Problem details -
Repeat the listing word for word, but skip any pictures.

Records shown -
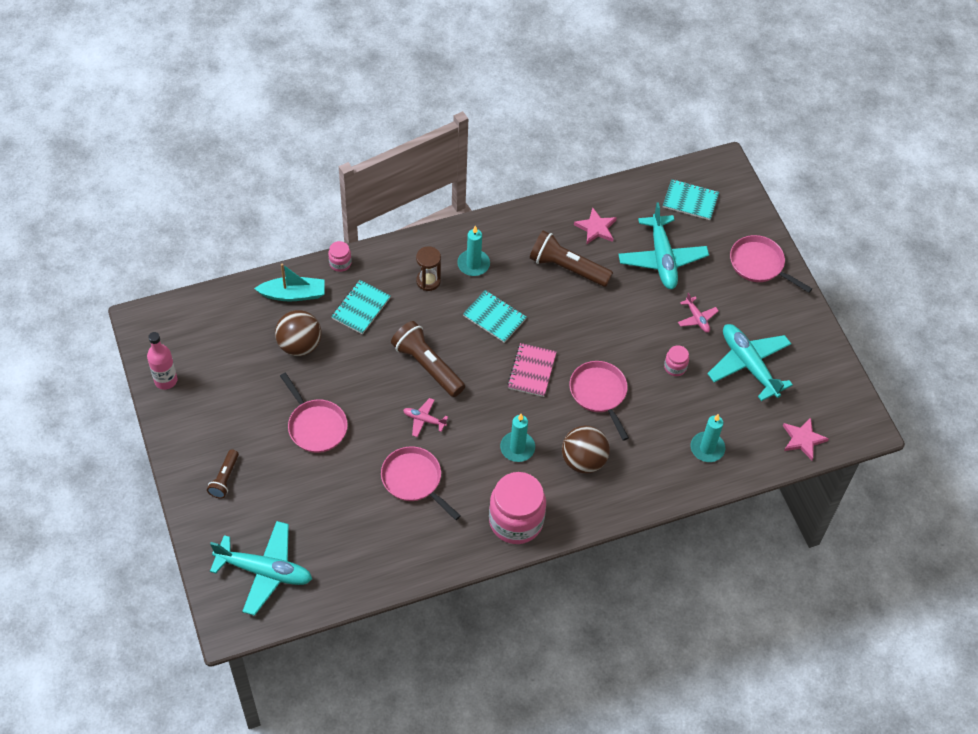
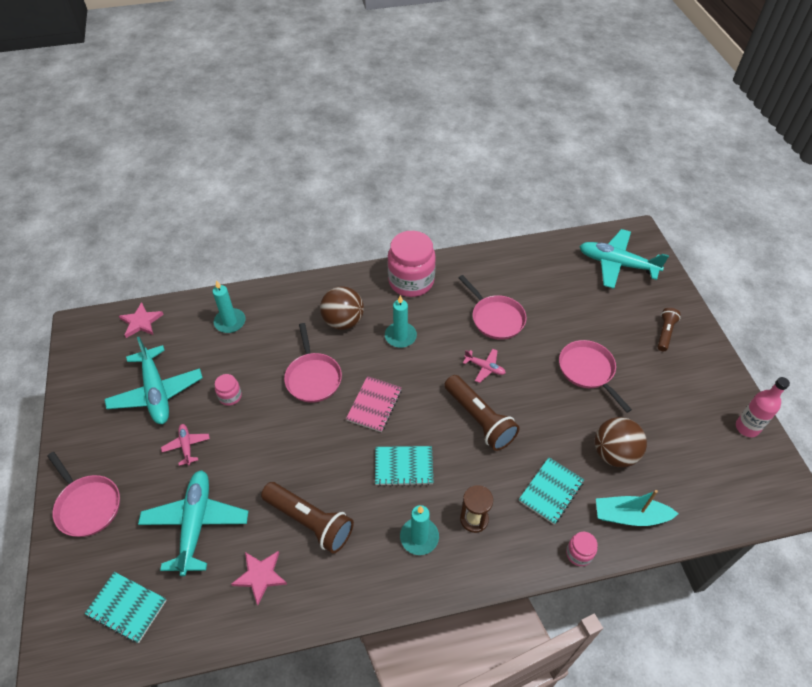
camera: 170 degrees left, 5 degrees down
(494, 317) = (403, 466): turquoise notebook -> turquoise notebook turned 45 degrees counterclockwise

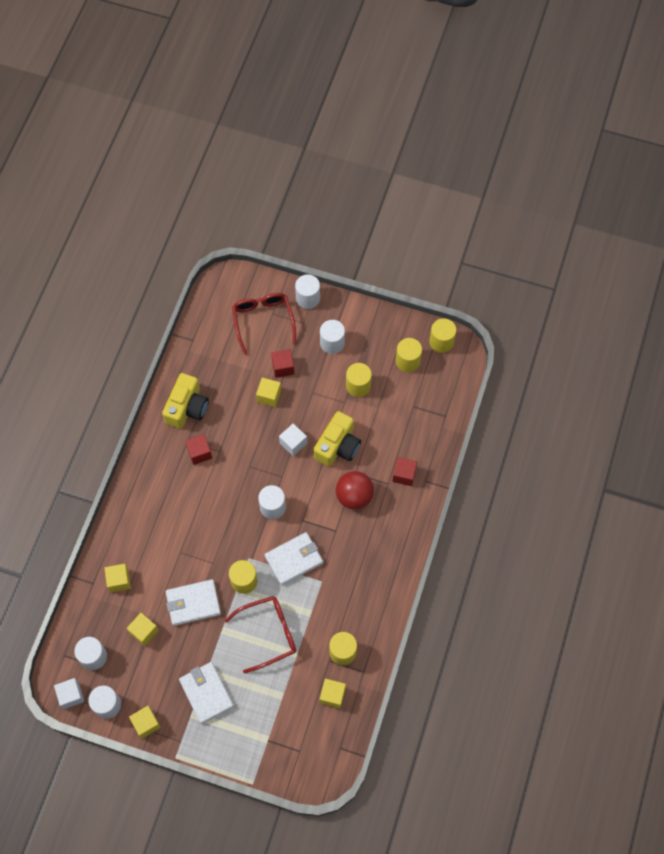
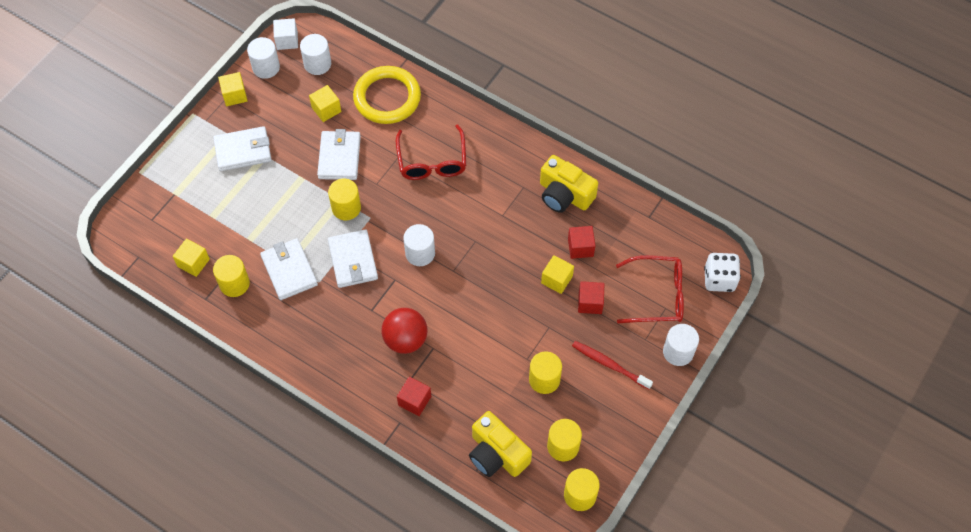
camera: 105 degrees right, 5 degrees down
(119, 580) = (387, 98): yellow cube -> yellow ring
(199, 453) = (506, 196): red cube -> red cube (580, 247)
(237, 280) = (719, 279): none -> white dice
(268, 633) = (281, 218): red glasses -> red glasses (432, 161)
(293, 443) = (490, 291): white cube -> none
(317, 609) = (289, 270): none -> white wallet
(332, 343) = (609, 364): white cylinder -> red toothbrush
(338, 446) = (472, 337): yellow camera -> yellow camera (497, 454)

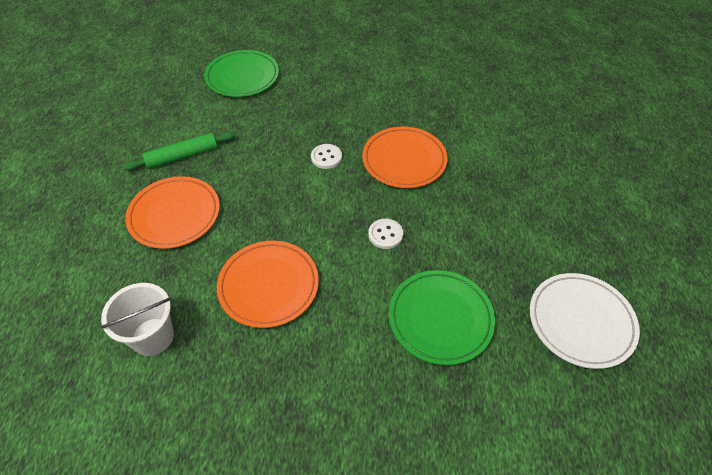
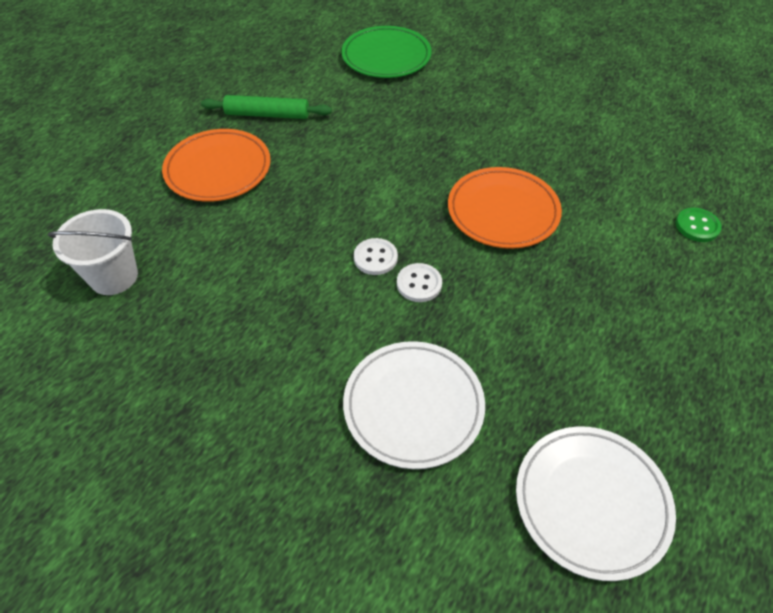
camera: 30 degrees right, 0 degrees up
(268, 285) = (255, 280): orange plate -> none
(326, 157) = (414, 173): white button -> white button (375, 258)
(440, 318) = (413, 406): green plate -> white plate
(524, 121) = (697, 226): none -> green button

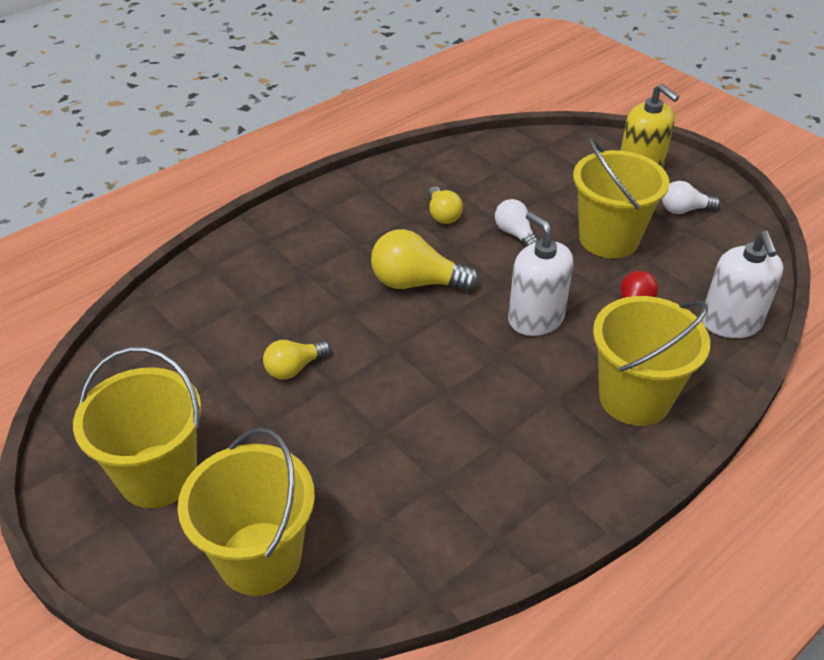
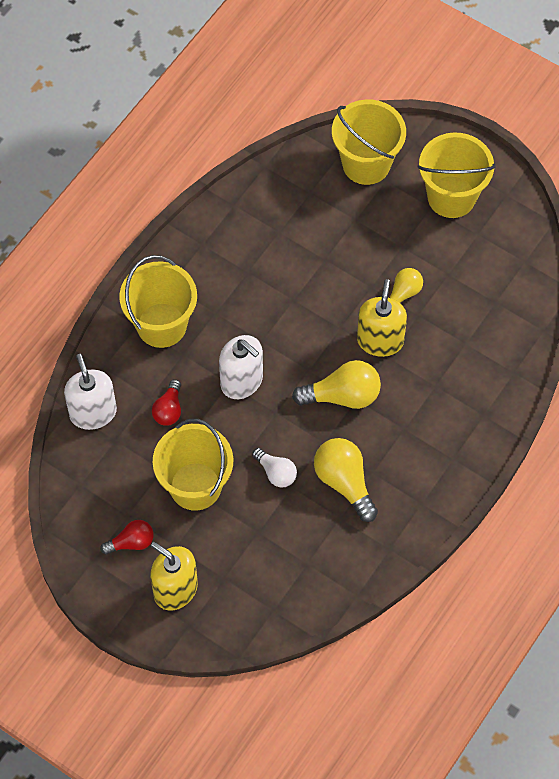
camera: 165 degrees right, 20 degrees up
(348, 325) = (380, 340): none -> yellow soap dispenser
(442, 215) = (344, 482): yellow light bulb -> yellow light bulb, size x1.64
(684, 210) = (131, 542): white light bulb -> red light bulb

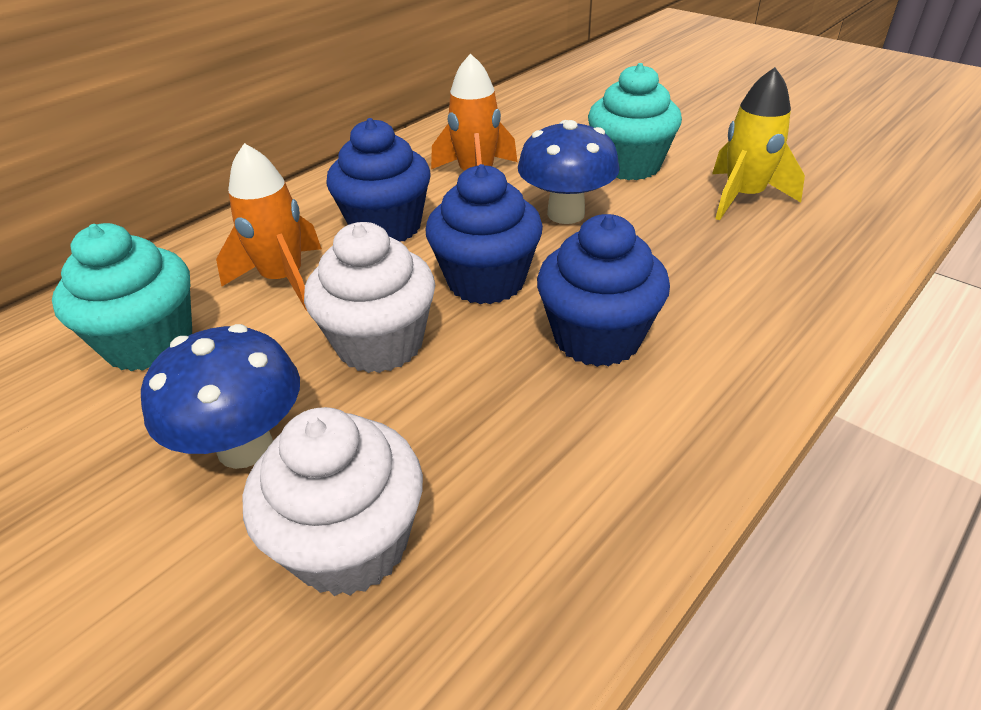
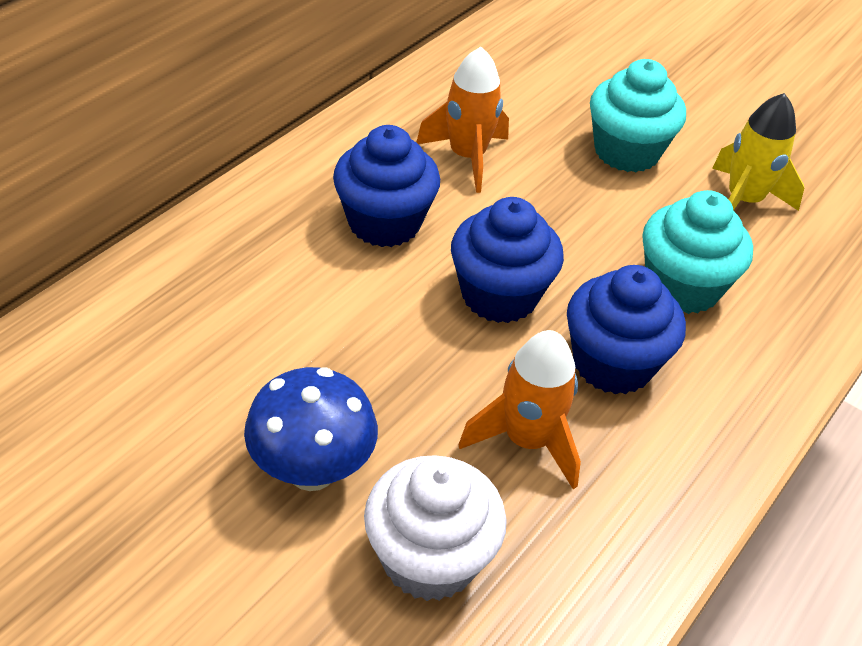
camera: 10 degrees left, 5 degrees up
(149, 343) = (180, 358): turquoise cupcake -> turquoise cupcake (682, 287)
(283, 280) = (293, 287): orange rocket -> orange rocket (526, 441)
(380, 344) = (410, 365): white cupcake -> none
(566, 214) = (567, 214): blue mushroom -> none

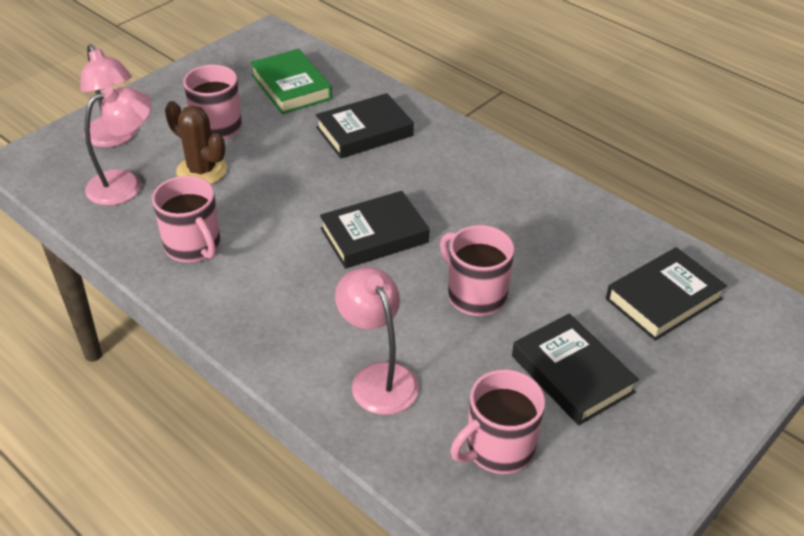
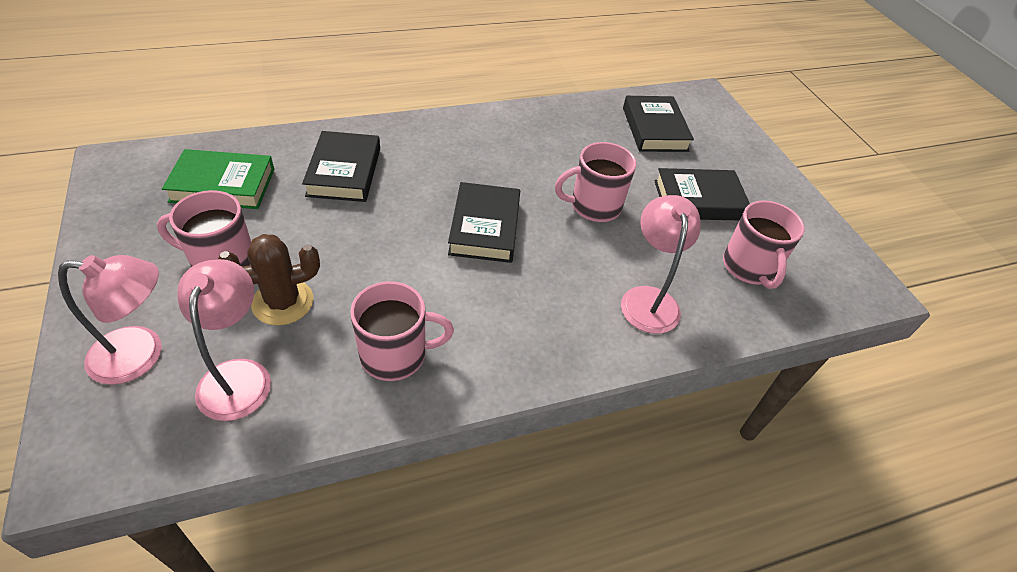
camera: 65 degrees left, 5 degrees up
(378, 377) = (648, 299): pink lamp -> pink lamp turned 90 degrees clockwise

Task output -
camera: 170 degrees left, 5 degrees down
(494, 317) = (403, 466): turquoise notebook -> turquoise notebook turned 45 degrees counterclockwise

camera: 105 degrees right, 5 degrees down
(119, 580) = (387, 98): yellow cube -> yellow ring
(199, 453) = (506, 196): red cube -> red cube (580, 247)
(237, 280) = (719, 279): none -> white dice
(268, 633) = (281, 218): red glasses -> red glasses (432, 161)
(293, 443) = (490, 291): white cube -> none
(317, 609) = (289, 270): none -> white wallet
(332, 343) = (609, 364): white cylinder -> red toothbrush
(338, 446) = (472, 337): yellow camera -> yellow camera (497, 454)

camera: 30 degrees right, 0 degrees up
(268, 285) = (255, 280): orange plate -> none
(326, 157) = (414, 173): white button -> white button (375, 258)
(440, 318) = (413, 406): green plate -> white plate
(524, 121) = (697, 226): none -> green button

camera: 165 degrees right, 20 degrees up
(348, 325) = (380, 340): none -> yellow soap dispenser
(442, 215) = (344, 482): yellow light bulb -> yellow light bulb, size x1.64
(684, 210) = (131, 542): white light bulb -> red light bulb

camera: 10 degrees left, 5 degrees up
(149, 343) = (180, 358): turquoise cupcake -> turquoise cupcake (682, 287)
(283, 280) = (293, 287): orange rocket -> orange rocket (526, 441)
(380, 344) = (410, 365): white cupcake -> none
(566, 214) = (567, 214): blue mushroom -> none

camera: 65 degrees left, 5 degrees up
(378, 377) = (648, 299): pink lamp -> pink lamp turned 90 degrees clockwise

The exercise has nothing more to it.